[Data excerpts]
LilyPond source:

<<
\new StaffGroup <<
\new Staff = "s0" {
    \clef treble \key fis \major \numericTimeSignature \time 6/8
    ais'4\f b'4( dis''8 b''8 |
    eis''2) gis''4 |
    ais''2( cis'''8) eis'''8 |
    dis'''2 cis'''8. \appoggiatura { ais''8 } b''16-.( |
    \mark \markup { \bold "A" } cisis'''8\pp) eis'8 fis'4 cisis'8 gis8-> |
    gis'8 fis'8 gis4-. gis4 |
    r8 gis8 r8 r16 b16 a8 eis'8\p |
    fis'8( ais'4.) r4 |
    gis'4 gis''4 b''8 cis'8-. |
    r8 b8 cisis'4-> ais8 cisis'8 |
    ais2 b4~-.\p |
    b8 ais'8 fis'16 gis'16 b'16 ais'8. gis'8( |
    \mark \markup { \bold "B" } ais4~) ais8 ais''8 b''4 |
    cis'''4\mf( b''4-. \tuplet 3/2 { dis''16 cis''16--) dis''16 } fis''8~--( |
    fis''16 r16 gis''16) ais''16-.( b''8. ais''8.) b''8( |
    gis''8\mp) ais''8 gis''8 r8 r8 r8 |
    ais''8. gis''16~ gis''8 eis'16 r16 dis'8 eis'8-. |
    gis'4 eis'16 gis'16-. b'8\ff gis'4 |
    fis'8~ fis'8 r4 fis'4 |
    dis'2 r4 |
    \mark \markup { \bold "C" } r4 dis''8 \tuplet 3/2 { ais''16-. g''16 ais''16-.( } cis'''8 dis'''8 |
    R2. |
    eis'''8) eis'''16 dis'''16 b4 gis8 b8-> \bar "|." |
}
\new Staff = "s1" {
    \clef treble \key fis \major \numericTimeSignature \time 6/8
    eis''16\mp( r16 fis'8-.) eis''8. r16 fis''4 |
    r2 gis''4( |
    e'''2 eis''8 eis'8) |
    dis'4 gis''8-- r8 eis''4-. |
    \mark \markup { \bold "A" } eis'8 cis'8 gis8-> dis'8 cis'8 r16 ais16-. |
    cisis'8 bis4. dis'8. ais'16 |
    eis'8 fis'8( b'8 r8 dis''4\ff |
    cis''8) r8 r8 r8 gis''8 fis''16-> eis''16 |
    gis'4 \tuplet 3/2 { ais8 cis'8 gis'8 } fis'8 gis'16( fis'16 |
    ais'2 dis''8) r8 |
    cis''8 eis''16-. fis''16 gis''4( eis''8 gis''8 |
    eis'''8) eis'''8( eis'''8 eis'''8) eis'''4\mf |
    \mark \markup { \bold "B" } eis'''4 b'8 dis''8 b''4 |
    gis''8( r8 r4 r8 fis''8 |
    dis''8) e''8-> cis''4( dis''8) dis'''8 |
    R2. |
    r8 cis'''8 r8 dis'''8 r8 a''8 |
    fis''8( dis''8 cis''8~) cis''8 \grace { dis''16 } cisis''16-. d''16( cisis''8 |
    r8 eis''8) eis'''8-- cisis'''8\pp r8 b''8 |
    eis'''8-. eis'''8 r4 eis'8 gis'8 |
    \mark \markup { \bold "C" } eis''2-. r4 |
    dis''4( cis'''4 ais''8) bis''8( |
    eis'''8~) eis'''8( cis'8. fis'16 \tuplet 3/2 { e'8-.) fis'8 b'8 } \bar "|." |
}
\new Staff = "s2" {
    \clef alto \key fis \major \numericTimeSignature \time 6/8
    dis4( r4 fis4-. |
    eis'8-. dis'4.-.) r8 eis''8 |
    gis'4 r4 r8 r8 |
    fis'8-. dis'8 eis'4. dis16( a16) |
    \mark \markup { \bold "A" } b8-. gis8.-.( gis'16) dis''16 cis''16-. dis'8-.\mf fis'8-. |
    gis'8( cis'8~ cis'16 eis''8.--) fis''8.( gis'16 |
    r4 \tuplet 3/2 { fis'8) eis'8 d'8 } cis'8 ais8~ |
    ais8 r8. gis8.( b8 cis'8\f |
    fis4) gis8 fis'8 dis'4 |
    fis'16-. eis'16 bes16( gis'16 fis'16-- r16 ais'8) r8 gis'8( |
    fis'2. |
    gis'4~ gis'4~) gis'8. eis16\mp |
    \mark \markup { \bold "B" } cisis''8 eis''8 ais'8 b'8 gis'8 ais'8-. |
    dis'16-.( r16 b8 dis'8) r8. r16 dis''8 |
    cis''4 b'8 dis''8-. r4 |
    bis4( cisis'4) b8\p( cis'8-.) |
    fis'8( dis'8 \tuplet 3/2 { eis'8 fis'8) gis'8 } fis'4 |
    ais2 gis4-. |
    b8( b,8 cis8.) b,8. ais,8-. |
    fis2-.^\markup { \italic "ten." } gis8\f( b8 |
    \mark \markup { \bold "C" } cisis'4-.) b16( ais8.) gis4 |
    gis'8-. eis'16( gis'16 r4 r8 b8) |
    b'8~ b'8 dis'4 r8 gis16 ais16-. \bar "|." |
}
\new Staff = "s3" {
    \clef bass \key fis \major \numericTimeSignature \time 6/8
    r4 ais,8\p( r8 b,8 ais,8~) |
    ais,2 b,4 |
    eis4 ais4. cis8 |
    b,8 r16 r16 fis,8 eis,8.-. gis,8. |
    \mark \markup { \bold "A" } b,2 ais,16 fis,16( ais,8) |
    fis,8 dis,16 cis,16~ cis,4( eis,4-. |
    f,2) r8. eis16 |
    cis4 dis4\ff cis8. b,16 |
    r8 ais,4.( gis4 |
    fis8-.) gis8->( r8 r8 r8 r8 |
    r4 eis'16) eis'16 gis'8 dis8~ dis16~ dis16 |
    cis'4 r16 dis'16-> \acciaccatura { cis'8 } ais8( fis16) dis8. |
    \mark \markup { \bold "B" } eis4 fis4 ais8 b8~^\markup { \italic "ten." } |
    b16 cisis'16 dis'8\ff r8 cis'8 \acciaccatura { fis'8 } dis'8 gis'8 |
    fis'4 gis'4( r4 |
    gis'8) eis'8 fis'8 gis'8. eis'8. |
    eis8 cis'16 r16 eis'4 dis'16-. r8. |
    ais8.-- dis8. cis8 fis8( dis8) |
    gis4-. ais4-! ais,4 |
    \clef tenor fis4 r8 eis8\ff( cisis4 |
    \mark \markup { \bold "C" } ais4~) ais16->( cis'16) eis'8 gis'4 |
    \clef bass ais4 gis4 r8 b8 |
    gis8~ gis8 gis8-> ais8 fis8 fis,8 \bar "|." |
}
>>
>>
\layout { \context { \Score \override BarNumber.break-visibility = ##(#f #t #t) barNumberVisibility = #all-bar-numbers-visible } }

_Exercise description_
Count the lines of the data that contain the string "bass", with case mattering, and give only the number.

_Task solution_
2